[SUPPLIED DATA]
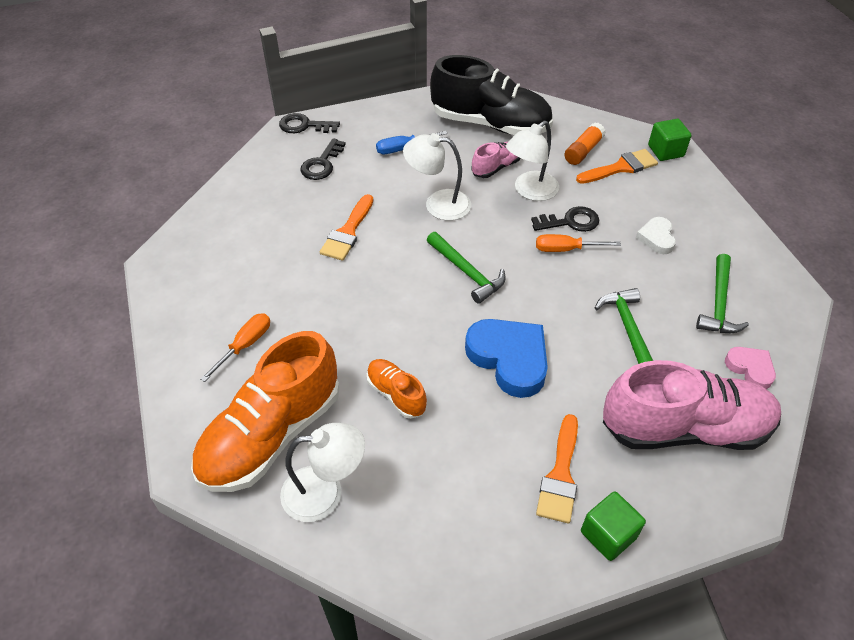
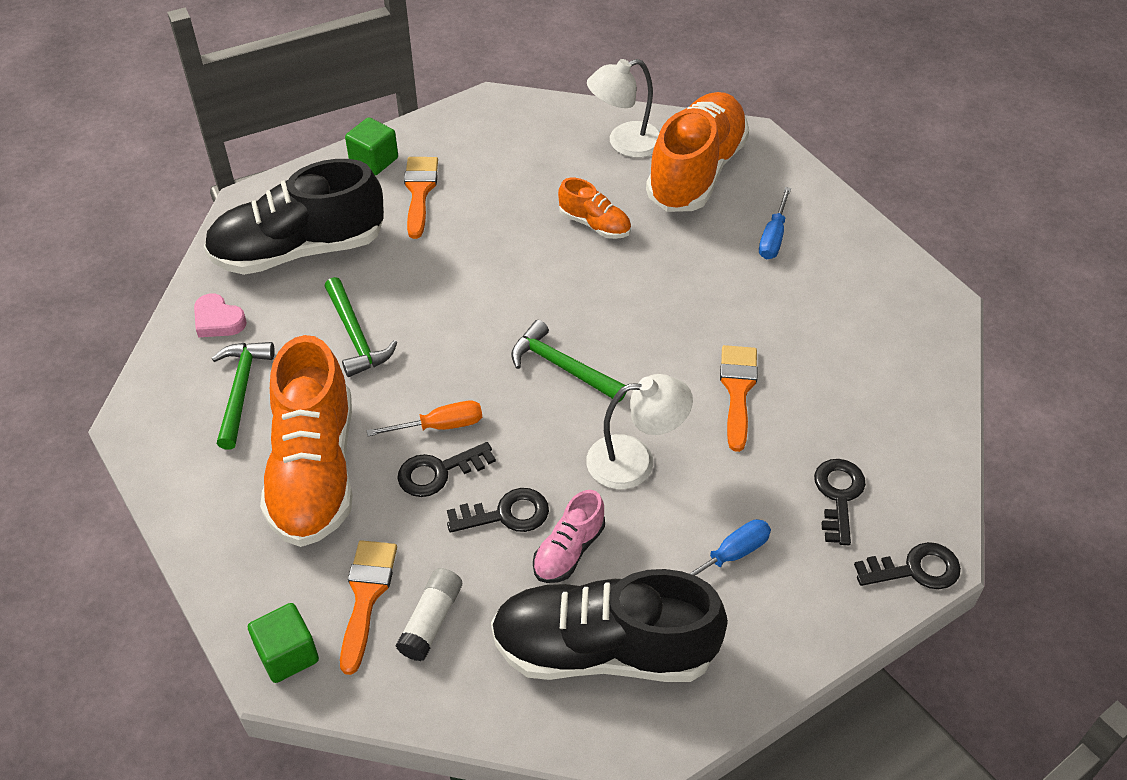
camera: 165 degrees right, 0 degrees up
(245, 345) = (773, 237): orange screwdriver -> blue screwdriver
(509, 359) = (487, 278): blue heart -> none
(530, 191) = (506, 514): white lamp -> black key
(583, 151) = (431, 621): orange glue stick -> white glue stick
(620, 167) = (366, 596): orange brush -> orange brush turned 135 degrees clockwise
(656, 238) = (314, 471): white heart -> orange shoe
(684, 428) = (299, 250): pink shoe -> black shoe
[/SUPPLIED DATA]
[SUPPLIED DATA]
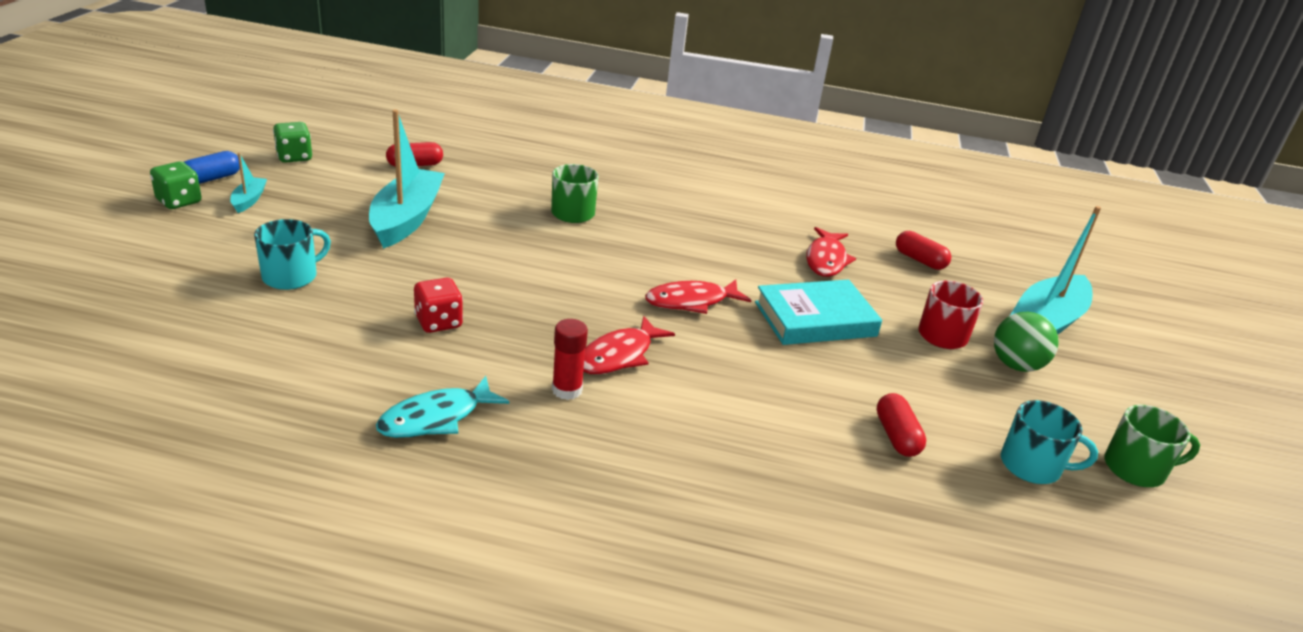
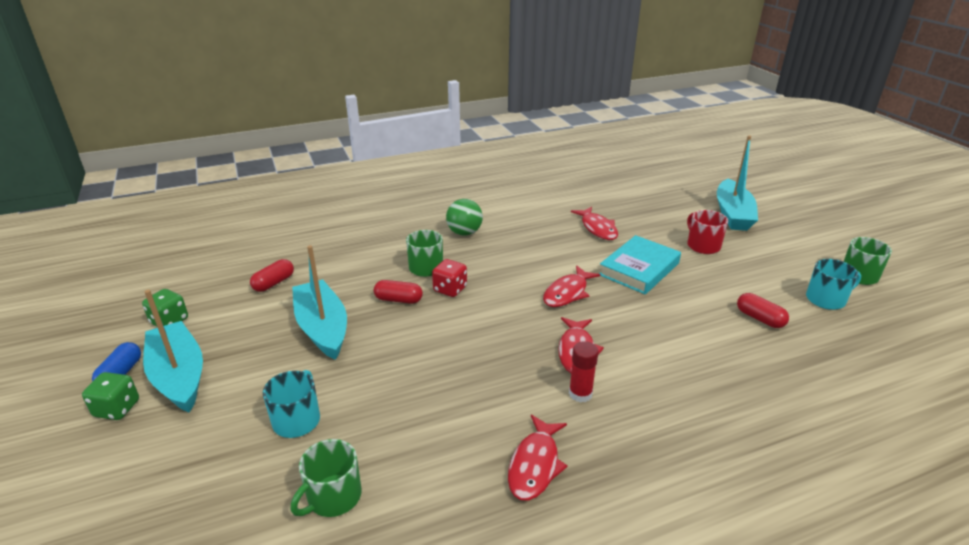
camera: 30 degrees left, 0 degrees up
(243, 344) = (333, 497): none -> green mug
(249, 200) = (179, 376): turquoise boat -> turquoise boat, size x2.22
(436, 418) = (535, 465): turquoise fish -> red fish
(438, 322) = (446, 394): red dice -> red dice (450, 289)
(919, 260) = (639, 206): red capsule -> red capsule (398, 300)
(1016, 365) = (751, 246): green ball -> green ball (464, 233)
[/SUPPLIED DATA]
EXERCISE AIM
Please state how many lines in the entries above include the word "blue", giving only the number.

WRITTEN REPLY
2